PROVIDED DATA -

(begin)

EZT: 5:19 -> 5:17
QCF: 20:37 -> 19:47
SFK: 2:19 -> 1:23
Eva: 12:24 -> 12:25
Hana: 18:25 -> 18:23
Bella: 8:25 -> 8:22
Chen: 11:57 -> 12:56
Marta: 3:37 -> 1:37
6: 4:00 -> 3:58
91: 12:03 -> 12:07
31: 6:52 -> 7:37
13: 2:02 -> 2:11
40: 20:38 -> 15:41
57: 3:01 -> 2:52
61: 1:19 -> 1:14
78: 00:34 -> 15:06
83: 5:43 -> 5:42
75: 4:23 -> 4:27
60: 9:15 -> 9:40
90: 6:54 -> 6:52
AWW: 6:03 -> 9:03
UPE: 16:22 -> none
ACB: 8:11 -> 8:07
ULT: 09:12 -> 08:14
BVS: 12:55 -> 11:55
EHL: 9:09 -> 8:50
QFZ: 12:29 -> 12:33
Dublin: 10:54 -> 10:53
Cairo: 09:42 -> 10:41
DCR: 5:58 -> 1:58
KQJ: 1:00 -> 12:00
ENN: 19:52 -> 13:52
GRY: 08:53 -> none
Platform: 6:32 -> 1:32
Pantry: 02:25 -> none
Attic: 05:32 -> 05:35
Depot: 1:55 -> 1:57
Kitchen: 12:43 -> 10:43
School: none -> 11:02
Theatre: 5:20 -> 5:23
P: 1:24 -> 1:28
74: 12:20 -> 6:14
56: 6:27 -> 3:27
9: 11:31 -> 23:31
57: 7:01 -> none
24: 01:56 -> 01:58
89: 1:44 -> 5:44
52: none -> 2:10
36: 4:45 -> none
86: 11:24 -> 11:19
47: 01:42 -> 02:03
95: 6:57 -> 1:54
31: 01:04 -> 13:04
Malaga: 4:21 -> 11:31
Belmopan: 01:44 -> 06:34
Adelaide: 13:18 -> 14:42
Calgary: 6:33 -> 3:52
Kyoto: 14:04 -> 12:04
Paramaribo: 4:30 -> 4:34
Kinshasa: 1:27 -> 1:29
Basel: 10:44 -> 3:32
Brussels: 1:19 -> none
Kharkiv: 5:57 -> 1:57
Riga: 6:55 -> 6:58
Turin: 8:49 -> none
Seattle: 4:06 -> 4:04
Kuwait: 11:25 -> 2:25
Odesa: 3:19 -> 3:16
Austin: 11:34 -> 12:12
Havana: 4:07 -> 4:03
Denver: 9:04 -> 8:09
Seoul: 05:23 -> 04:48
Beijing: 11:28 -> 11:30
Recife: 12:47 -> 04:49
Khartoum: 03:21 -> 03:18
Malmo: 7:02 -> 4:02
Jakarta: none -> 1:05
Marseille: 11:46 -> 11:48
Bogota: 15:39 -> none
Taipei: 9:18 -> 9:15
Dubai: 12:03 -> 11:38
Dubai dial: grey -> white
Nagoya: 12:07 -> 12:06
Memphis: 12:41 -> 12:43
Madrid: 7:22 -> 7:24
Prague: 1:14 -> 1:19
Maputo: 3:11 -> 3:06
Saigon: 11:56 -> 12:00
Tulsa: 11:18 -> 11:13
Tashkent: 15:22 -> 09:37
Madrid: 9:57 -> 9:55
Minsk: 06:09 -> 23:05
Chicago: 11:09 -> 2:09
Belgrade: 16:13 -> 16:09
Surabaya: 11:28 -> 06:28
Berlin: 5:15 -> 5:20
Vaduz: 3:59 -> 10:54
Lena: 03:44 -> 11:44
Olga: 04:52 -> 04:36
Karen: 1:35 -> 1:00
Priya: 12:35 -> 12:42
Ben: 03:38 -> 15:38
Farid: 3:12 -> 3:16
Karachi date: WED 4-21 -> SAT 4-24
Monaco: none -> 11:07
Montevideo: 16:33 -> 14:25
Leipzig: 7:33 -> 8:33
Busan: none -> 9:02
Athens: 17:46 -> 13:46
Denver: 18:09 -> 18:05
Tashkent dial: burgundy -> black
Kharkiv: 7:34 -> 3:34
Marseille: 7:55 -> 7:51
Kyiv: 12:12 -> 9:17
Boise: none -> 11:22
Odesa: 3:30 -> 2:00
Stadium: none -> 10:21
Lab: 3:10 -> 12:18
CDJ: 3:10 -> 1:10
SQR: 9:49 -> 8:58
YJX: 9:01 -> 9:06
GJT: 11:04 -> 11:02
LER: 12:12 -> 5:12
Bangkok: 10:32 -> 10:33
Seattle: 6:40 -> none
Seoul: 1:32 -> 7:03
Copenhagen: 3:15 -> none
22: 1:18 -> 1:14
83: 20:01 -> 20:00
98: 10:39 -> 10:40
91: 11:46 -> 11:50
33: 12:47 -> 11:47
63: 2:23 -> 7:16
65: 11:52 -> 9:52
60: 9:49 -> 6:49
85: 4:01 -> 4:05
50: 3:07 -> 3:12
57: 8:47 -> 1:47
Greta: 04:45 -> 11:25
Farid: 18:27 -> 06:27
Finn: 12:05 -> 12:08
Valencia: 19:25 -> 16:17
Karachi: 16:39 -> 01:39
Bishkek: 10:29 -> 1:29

(end)

EXERCISE DIRECTIONS - Reproduce every line of the records above without altering a single character.

SOLUTION TO THE EXERCISE -
EZT: 5:19 -> 5:17
QCF: 20:37 -> 19:47
SFK: 2:19 -> 1:23
Eva: 12:24 -> 12:25
Hana: 18:25 -> 18:23
Bella: 8:25 -> 8:22
Chen: 11:57 -> 12:56
Marta: 3:37 -> 1:37
6: 4:00 -> 3:58
91: 12:03 -> 12:07
31: 6:52 -> 7:37
13: 2:02 -> 2:11
40: 20:38 -> 15:41
57: 3:01 -> 2:52
61: 1:19 -> 1:14
78: 00:34 -> 15:06
83: 5:43 -> 5:42
75: 4:23 -> 4:27
60: 9:15 -> 9:40
90: 6:54 -> 6:52
AWW: 6:03 -> 9:03
UPE: 16:22 -> none
ACB: 8:11 -> 8:07
ULT: 09:12 -> 08:14
BVS: 12:55 -> 11:55
EHL: 9:09 -> 8:50
QFZ: 12:29 -> 12:33
Dublin: 10:54 -> 10:53
Cairo: 09:42 -> 10:41
DCR: 5:58 -> 1:58
KQJ: 1:00 -> 12:00
ENN: 19:52 -> 13:52
GRY: 08:53 -> none
Platform: 6:32 -> 1:32
Pantry: 02:25 -> none
Attic: 05:32 -> 05:35
Depot: 1:55 -> 1:57
Kitchen: 12:43 -> 10:43
School: none -> 11:02
Theatre: 5:20 -> 5:23
P: 1:24 -> 1:28
74: 12:20 -> 6:14
56: 6:27 -> 3:27
9: 11:31 -> 23:31
57: 7:01 -> none
24: 01:56 -> 01:58
89: 1:44 -> 5:44
52: none -> 2:10
36: 4:45 -> none
86: 11:24 -> 11:19
47: 01:42 -> 02:03
95: 6:57 -> 1:54
31: 01:04 -> 13:04
Malaga: 4:21 -> 11:31
Belmopan: 01:44 -> 06:34
Adelaide: 13:18 -> 14:42
Calgary: 6:33 -> 3:52
Kyoto: 14:04 -> 12:04
Paramaribo: 4:30 -> 4:34
Kinshasa: 1:27 -> 1:29
Basel: 10:44 -> 3:32
Brussels: 1:19 -> none
Kharkiv: 5:57 -> 1:57
Riga: 6:55 -> 6:58
Turin: 8:49 -> none
Seattle: 4:06 -> 4:04
Kuwait: 11:25 -> 2:25
Odesa: 3:19 -> 3:16
Austin: 11:34 -> 12:12
Havana: 4:07 -> 4:03
Denver: 9:04 -> 8:09
Seoul: 05:23 -> 04:48
Beijing: 11:28 -> 11:30
Recife: 12:47 -> 04:49
Khartoum: 03:21 -> 03:18
Malmo: 7:02 -> 4:02
Jakarta: none -> 1:05
Marseille: 11:46 -> 11:48
Bogota: 15:39 -> none
Taipei: 9:18 -> 9:15
Dubai: 12:03 -> 11:38
Dubai dial: grey -> white
Nagoya: 12:07 -> 12:06
Memphis: 12:41 -> 12:43
Madrid: 7:22 -> 7:24
Prague: 1:14 -> 1:19
Maputo: 3:11 -> 3:06
Saigon: 11:56 -> 12:00
Tulsa: 11:18 -> 11:13
Tashkent: 15:22 -> 09:37
Madrid: 9:57 -> 9:55
Minsk: 06:09 -> 23:05
Chicago: 11:09 -> 2:09
Belgrade: 16:13 -> 16:09
Surabaya: 11:28 -> 06:28
Berlin: 5:15 -> 5:20
Vaduz: 3:59 -> 10:54
Lena: 03:44 -> 11:44
Olga: 04:52 -> 04:36
Karen: 1:35 -> 1:00
Priya: 12:35 -> 12:42
Ben: 03:38 -> 15:38
Farid: 3:12 -> 3:16
Karachi date: WED 4-21 -> SAT 4-24
Monaco: none -> 11:07
Montevideo: 16:33 -> 14:25
Leipzig: 7:33 -> 8:33
Busan: none -> 9:02
Athens: 17:46 -> 13:46
Denver: 18:09 -> 18:05
Tashkent dial: burgundy -> black
Kharkiv: 7:34 -> 3:34
Marseille: 7:55 -> 7:51
Kyiv: 12:12 -> 9:17
Boise: none -> 11:22
Odesa: 3:30 -> 2:00
Stadium: none -> 10:21
Lab: 3:10 -> 12:18
CDJ: 3:10 -> 1:10
SQR: 9:49 -> 8:58
YJX: 9:01 -> 9:06
GJT: 11:04 -> 11:02
LER: 12:12 -> 5:12
Bangkok: 10:32 -> 10:33
Seattle: 6:40 -> none
Seoul: 1:32 -> 7:03
Copenhagen: 3:15 -> none
22: 1:18 -> 1:14
83: 20:01 -> 20:00
98: 10:39 -> 10:40
91: 11:46 -> 11:50
33: 12:47 -> 11:47
63: 2:23 -> 7:16
65: 11:52 -> 9:52
60: 9:49 -> 6:49
85: 4:01 -> 4:05
50: 3:07 -> 3:12
57: 8:47 -> 1:47
Greta: 04:45 -> 11:25
Farid: 18:27 -> 06:27
Finn: 12:05 -> 12:08
Valencia: 19:25 -> 16:17
Karachi: 16:39 -> 01:39
Bishkek: 10:29 -> 1:29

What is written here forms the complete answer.